**Directions:**
Print only what runs from the line that includes "R5: 22k (FB, STG) -> 22k (STG, VX)" to the end of the listing, word for word, and do not include any pictures.

**Data under study:**
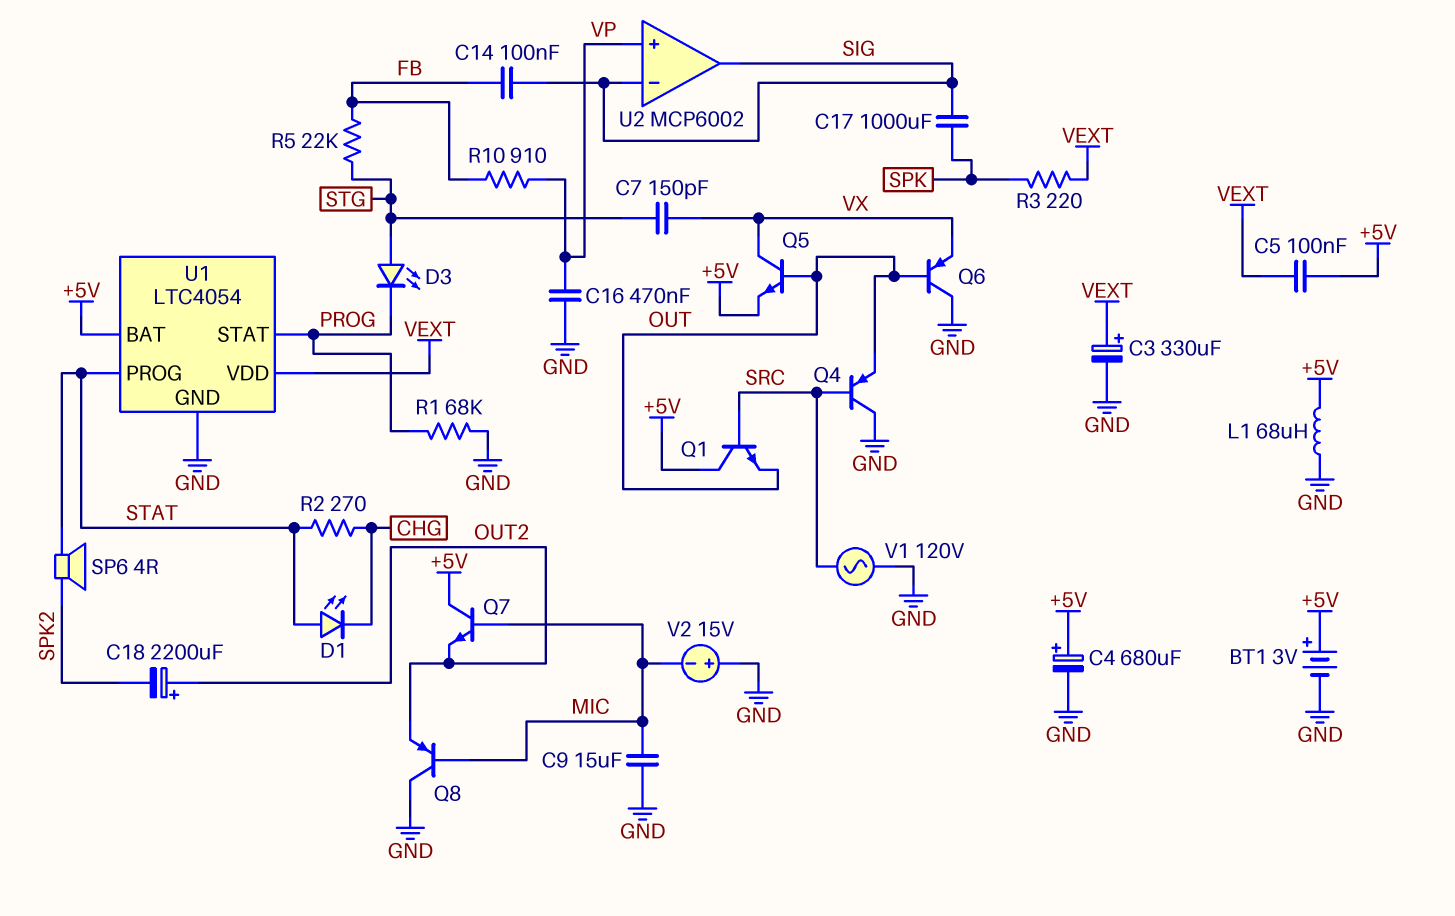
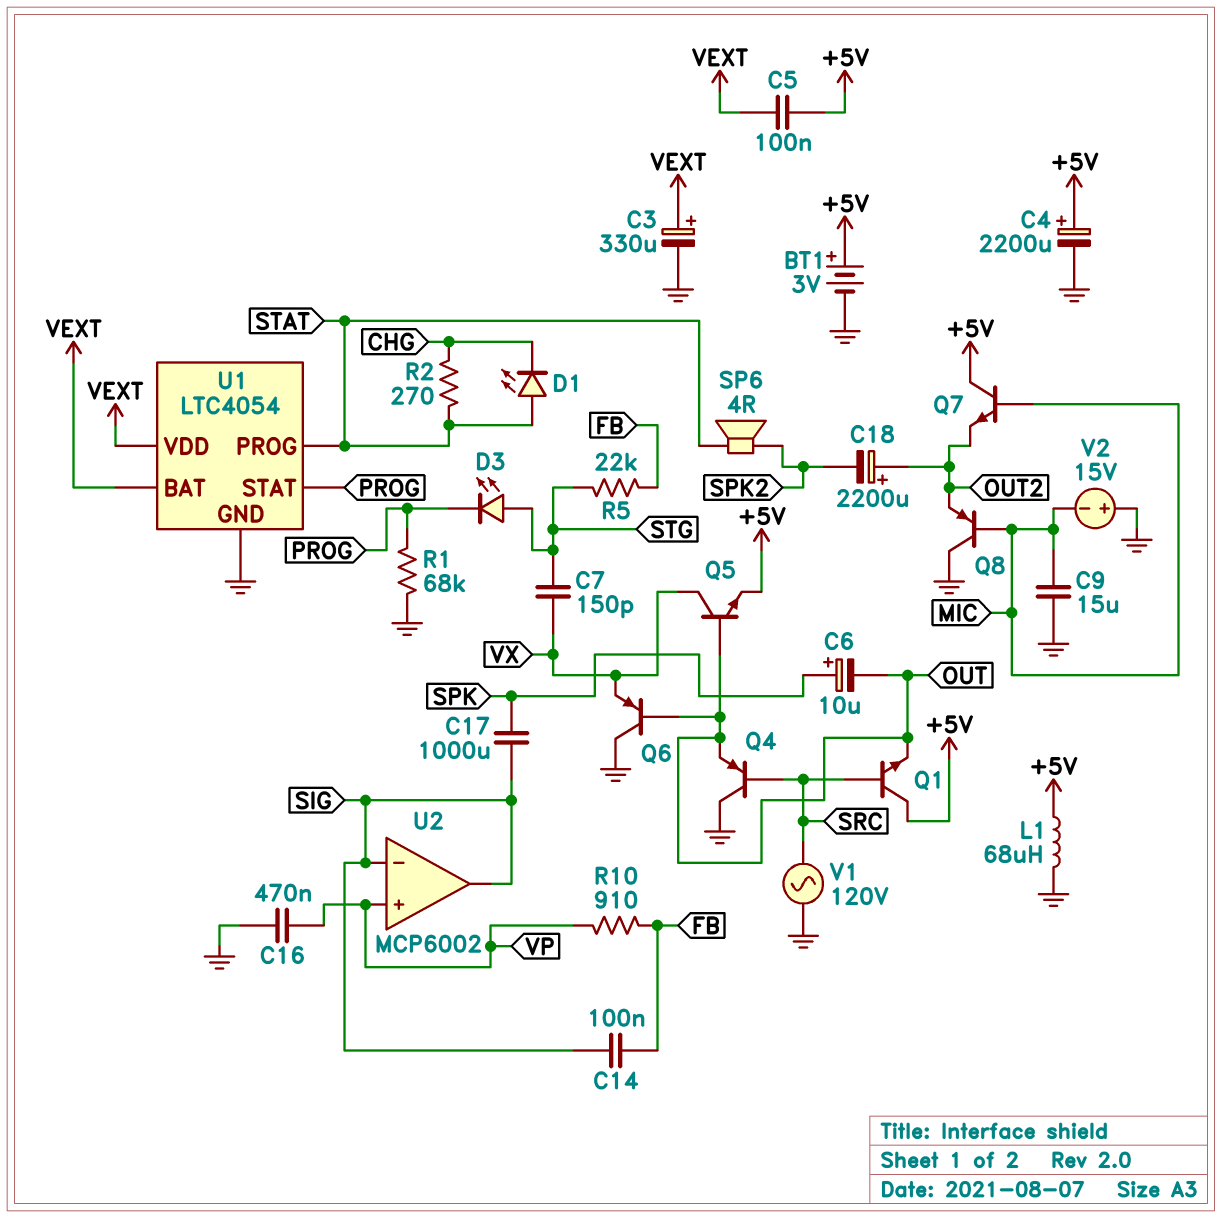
C4: 680uF (plus +5V, minus GND) -> 2200uF (plus +5V, minus GND)
C6: none -> 10uF (plus SPK, minus OUT)
R3: 220 (SPK, VEXT) -> none
U1 pin BAT: +5V -> VEXT

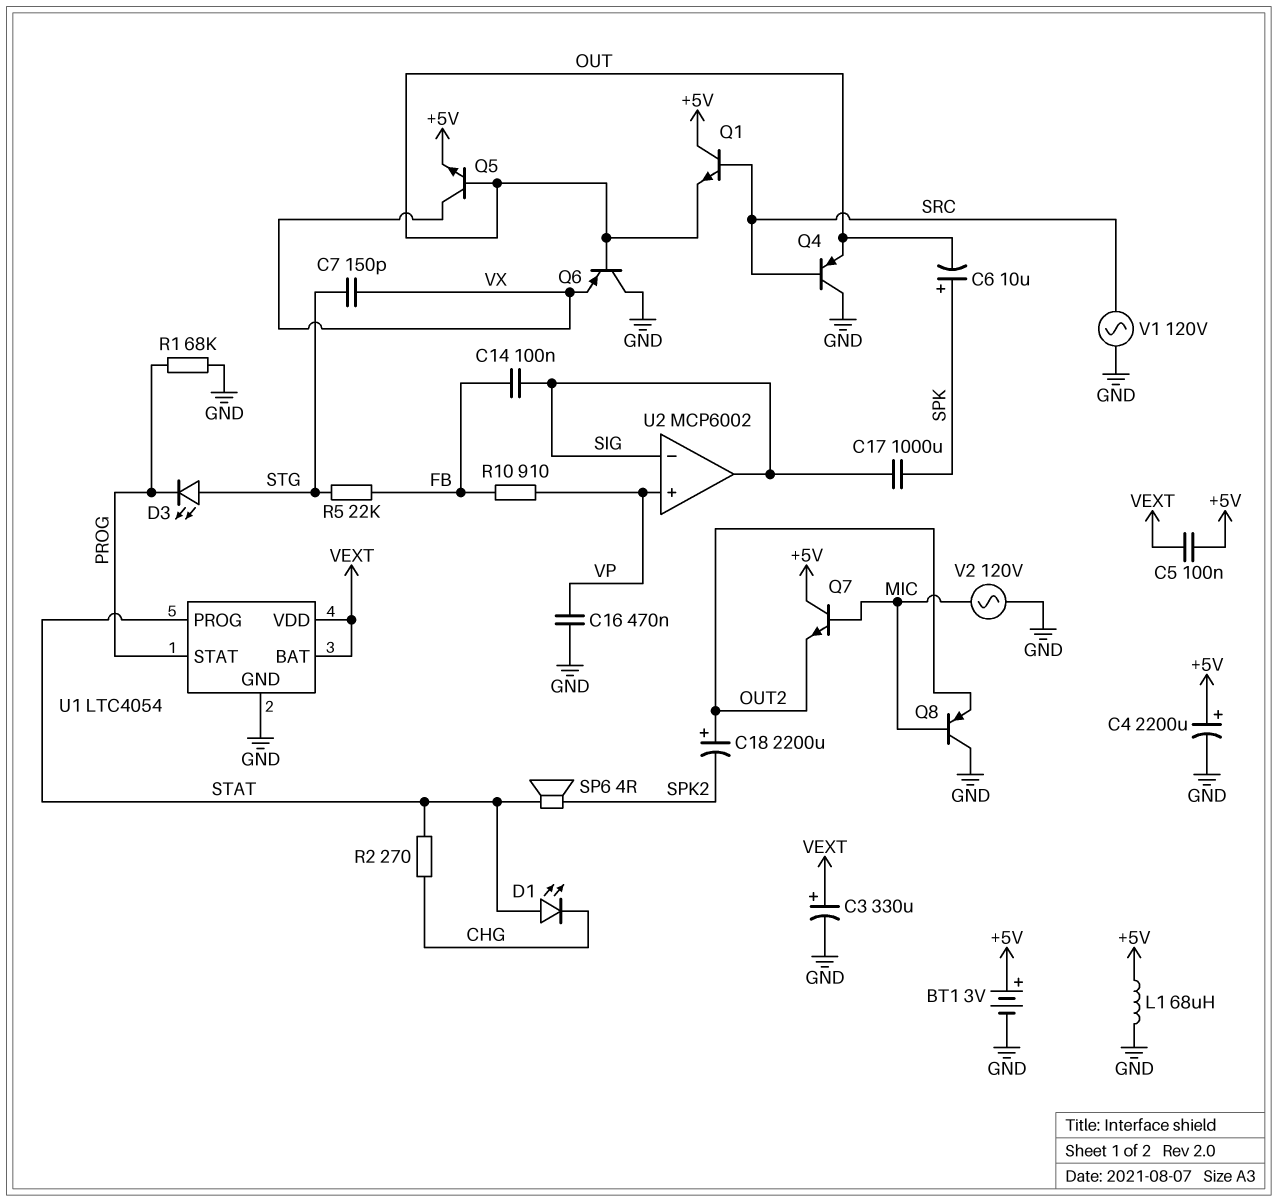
C9: 15uF (GND, MIC) -> none
V2: 15V (plus GND, minus MIC) -> AC 120V (GND, MIC)

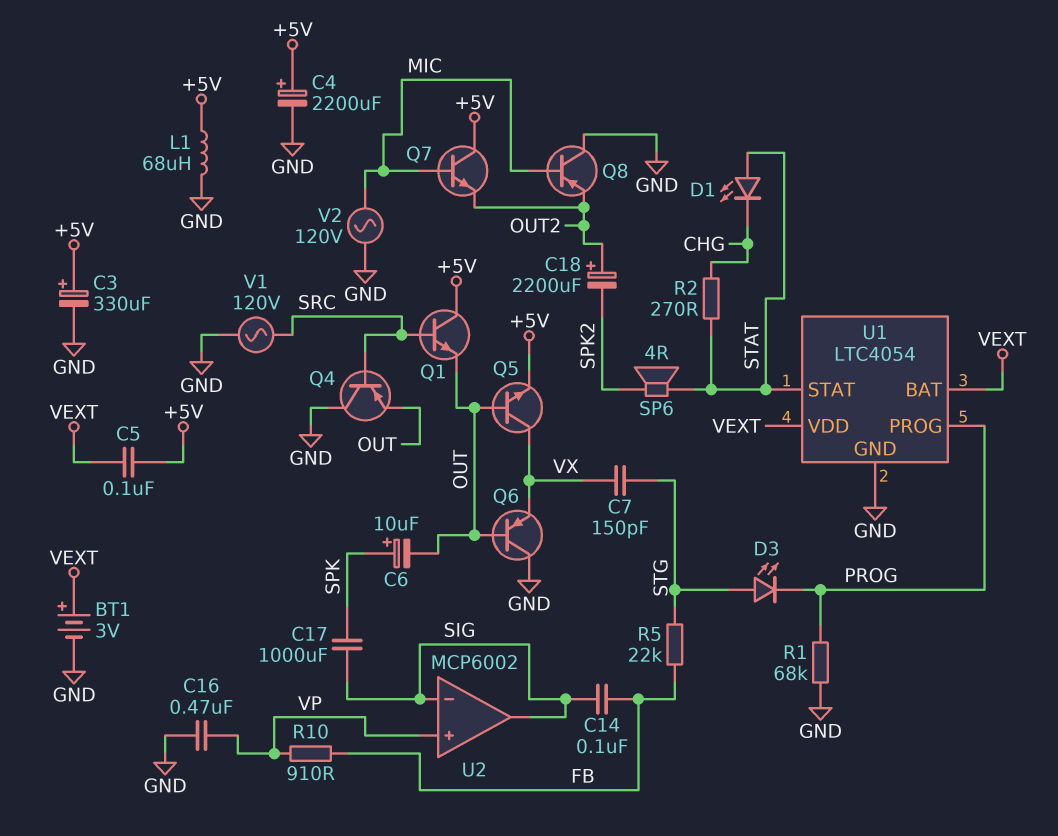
BT1: 3V (plus +5V, minus GND) -> 3V (plus VEXT, minus GND)
C3: 330uF (plus VEXT, minus GND) -> 330uF (plus +5V, minus GND)
U1 pin PROG: STAT -> PROG
U1 pin STAT: PROG -> STAT

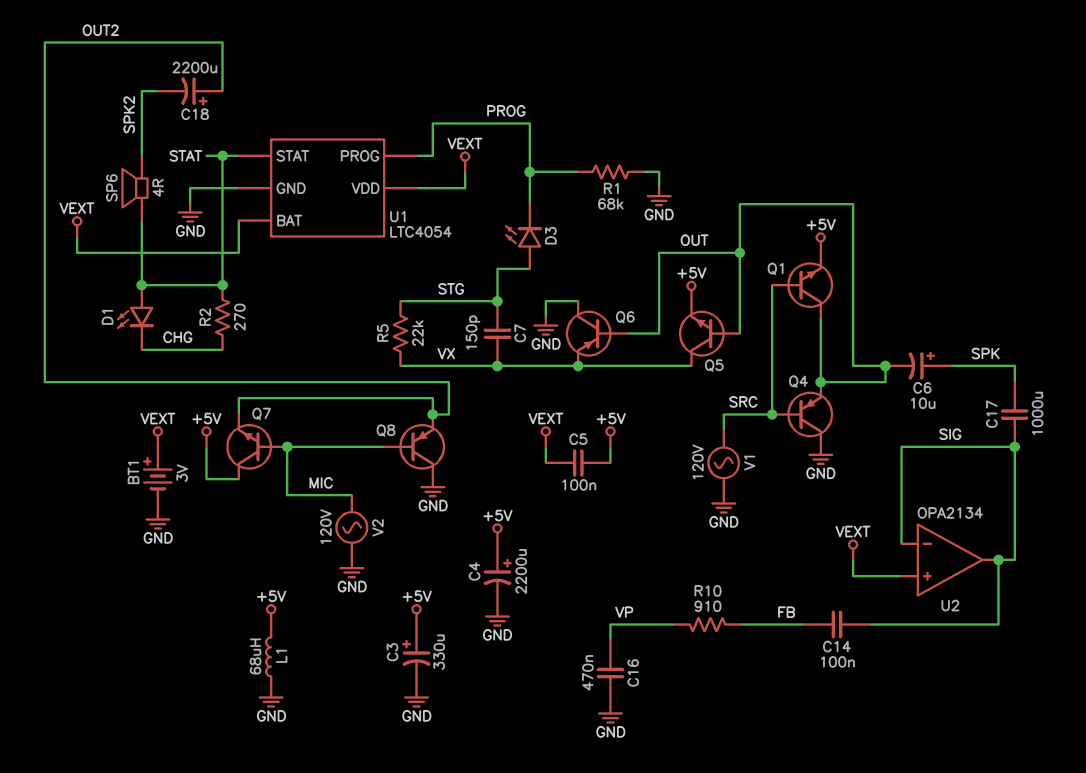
Q1: NPN (B SRC, C +5V, E OUT) -> NPN (B SRC, C OUT, E +5V)
R5: 22k (FB, STG) -> 22k (STG, VX)
U2: MCP6002 -> OPA2134
U2 pin in+: VP -> VEXT

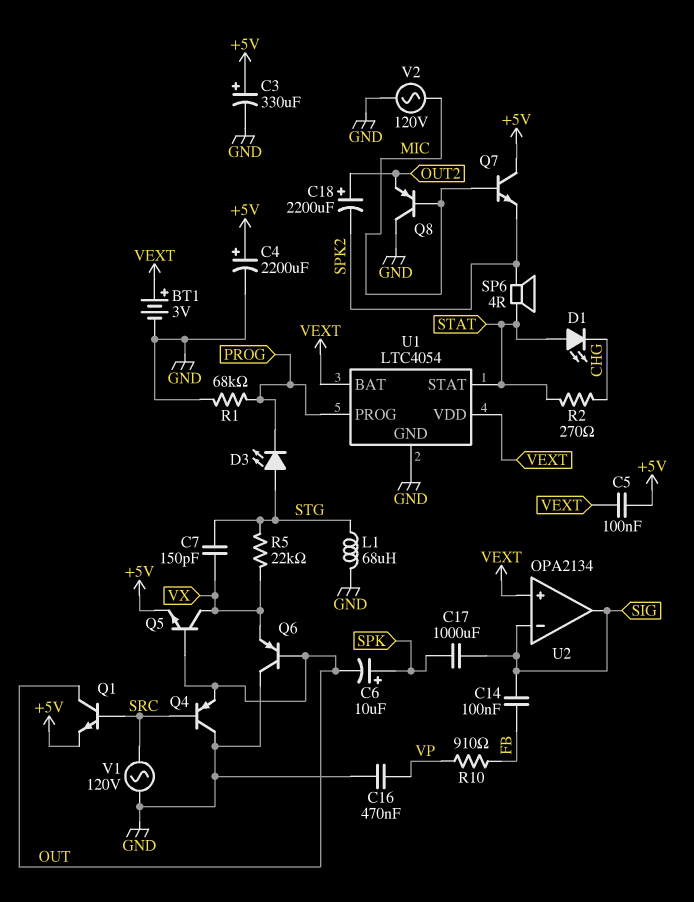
L1: 68uH (+5V, GND) -> 68uH (GND, STG)
Q7: NPN (B MIC, C +5V, E OUT2) -> NPN (B MIC, C +5V, E SPK2)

**Output of the task:**
R5: 22k (FB, STG) -> 22k (STG, VX)
U2: MCP6002 -> OPA2134
U2 pin in+: VP -> VEXT

L1: 68uH (+5V, GND) -> 68uH (GND, STG)
Q7: NPN (B MIC, C +5V, E OUT2) -> NPN (B MIC, C +5V, E SPK2)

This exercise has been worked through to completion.